■ INSTRUCTIONS TO FOLLOW: From the entries below, please output exactly the lines starting at the one containing "camera: 75 degrees left, 10 degrees down" and ending at the one containing "(517, 306) = (596, 269): none -> red hat", both included.

■ SOURCE DATA:
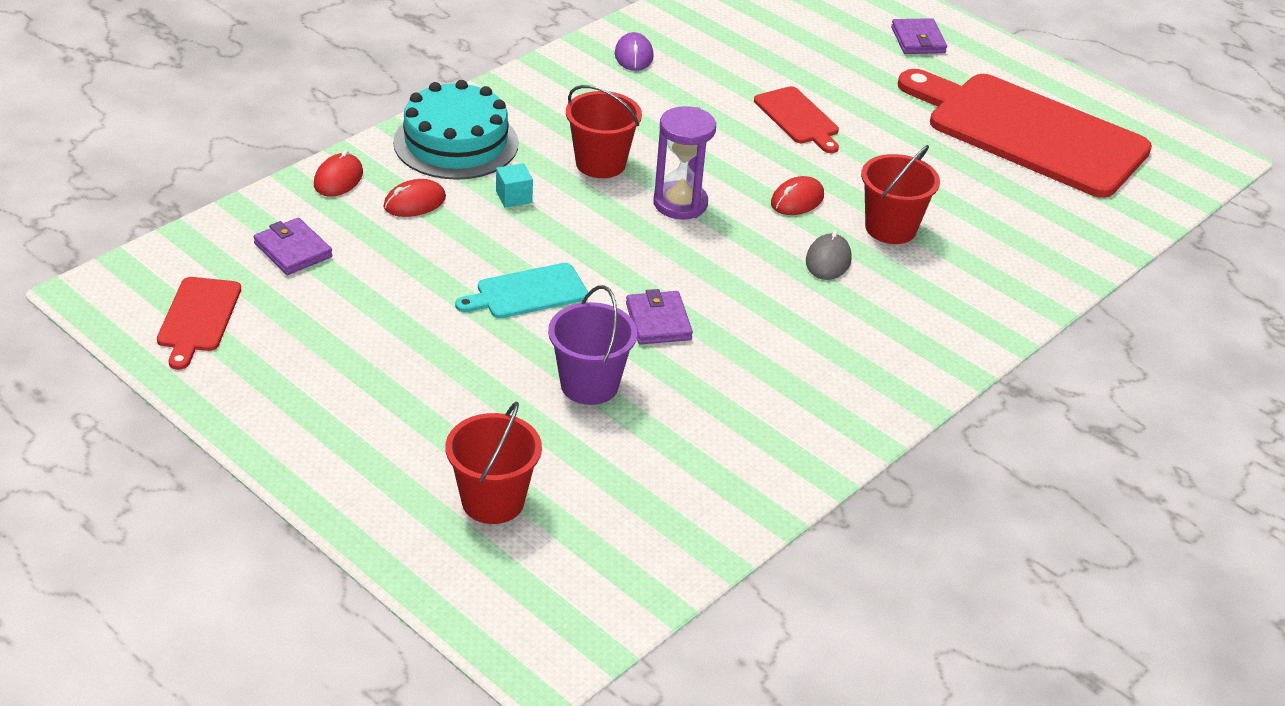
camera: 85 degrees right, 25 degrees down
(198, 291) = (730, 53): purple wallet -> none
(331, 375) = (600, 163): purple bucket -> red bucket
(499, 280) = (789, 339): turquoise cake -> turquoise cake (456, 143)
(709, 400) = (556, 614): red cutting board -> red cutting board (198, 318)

---

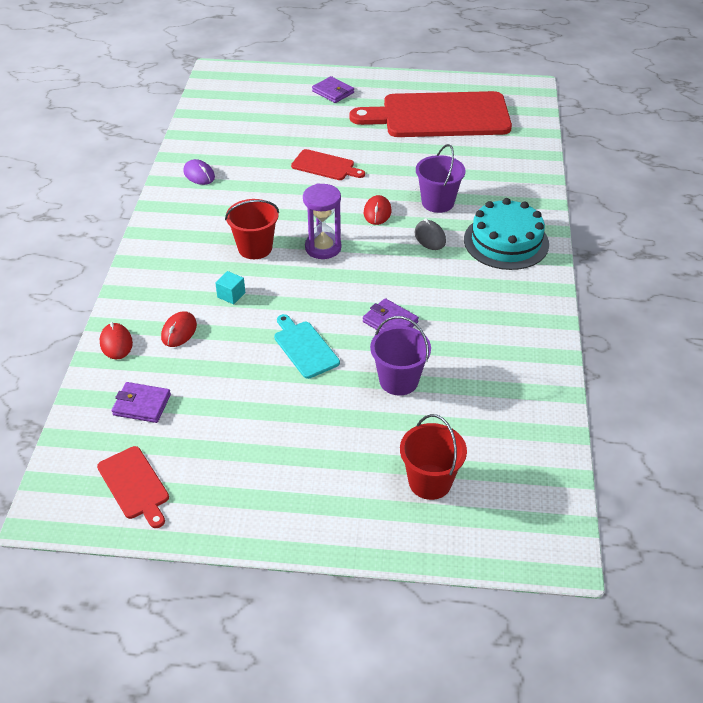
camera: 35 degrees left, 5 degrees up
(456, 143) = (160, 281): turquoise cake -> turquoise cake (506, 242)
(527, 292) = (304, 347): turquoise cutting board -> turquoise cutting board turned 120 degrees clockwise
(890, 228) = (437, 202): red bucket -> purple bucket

...

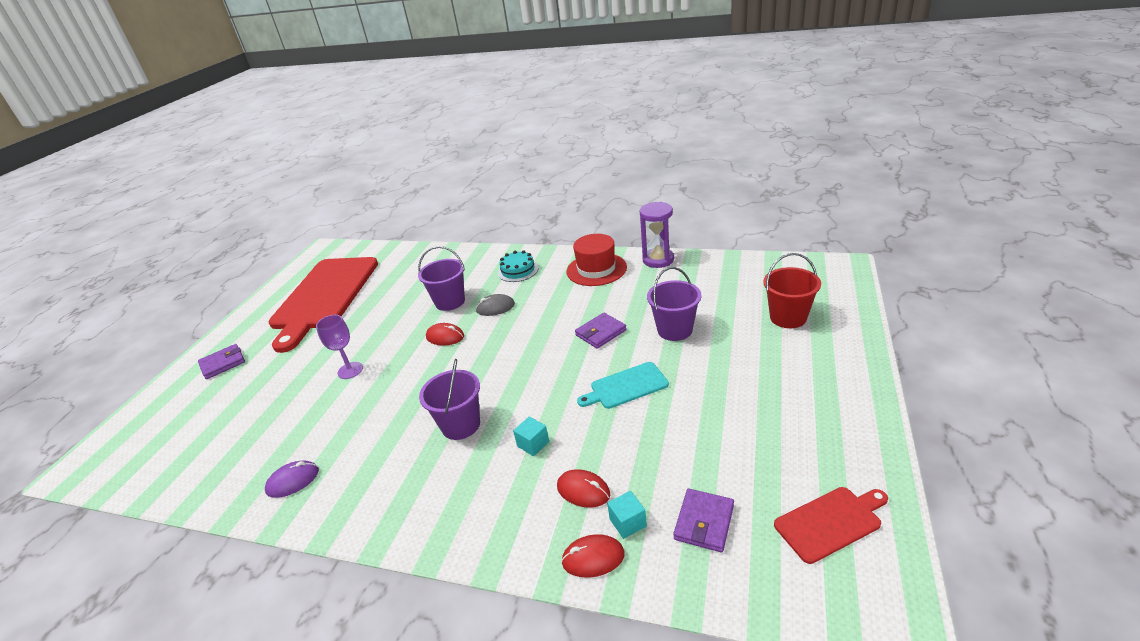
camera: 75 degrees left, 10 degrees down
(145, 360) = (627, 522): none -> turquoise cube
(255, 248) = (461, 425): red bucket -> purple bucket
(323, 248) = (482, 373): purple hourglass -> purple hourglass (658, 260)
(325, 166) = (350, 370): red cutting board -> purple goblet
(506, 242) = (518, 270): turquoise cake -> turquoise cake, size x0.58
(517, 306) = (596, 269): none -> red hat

■ TASK RESULT:
camera: 75 degrees left, 10 degrees down
(145, 360) = (627, 522): none -> turquoise cube
(255, 248) = (461, 425): red bucket -> purple bucket
(323, 248) = (482, 373): purple hourglass -> purple hourglass (658, 260)
(325, 166) = (350, 370): red cutting board -> purple goblet
(506, 242) = (518, 270): turquoise cake -> turquoise cake, size x0.58
(517, 306) = (596, 269): none -> red hat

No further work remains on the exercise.